### [WORK TASK]
Pull every "minus" line out of the data below.

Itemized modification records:
──────

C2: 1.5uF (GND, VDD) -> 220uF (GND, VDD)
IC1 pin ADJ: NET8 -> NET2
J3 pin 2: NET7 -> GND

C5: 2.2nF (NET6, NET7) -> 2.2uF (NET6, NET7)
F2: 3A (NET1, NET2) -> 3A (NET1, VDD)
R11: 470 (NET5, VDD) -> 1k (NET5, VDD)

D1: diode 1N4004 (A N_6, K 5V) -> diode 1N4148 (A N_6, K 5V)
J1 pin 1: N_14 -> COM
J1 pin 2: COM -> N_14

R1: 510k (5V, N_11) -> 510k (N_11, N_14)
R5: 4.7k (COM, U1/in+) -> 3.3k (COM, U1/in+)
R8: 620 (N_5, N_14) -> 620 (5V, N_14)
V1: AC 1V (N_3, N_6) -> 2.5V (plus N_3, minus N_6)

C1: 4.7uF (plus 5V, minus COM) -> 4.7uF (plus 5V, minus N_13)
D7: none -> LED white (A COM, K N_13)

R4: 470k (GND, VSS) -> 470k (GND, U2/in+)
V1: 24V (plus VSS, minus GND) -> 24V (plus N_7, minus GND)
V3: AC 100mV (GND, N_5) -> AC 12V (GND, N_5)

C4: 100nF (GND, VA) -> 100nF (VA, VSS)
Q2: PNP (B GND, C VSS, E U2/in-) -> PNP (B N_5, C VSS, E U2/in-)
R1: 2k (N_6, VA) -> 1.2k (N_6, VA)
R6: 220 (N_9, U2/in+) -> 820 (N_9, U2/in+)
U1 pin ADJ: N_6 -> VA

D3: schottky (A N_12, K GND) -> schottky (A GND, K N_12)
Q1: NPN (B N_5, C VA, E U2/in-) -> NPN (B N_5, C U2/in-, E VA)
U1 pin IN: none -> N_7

──────

### [EXERCISE ANSWER]
V1: AC 1V (N_3, N_6) -> 2.5V (plus N_3, minus N_6)
C1: 4.7uF (plus 5V, minus COM) -> 4.7uF (plus 5V, minus N_13)
V1: 24V (plus VSS, minus GND) -> 24V (plus N_7, minus GND)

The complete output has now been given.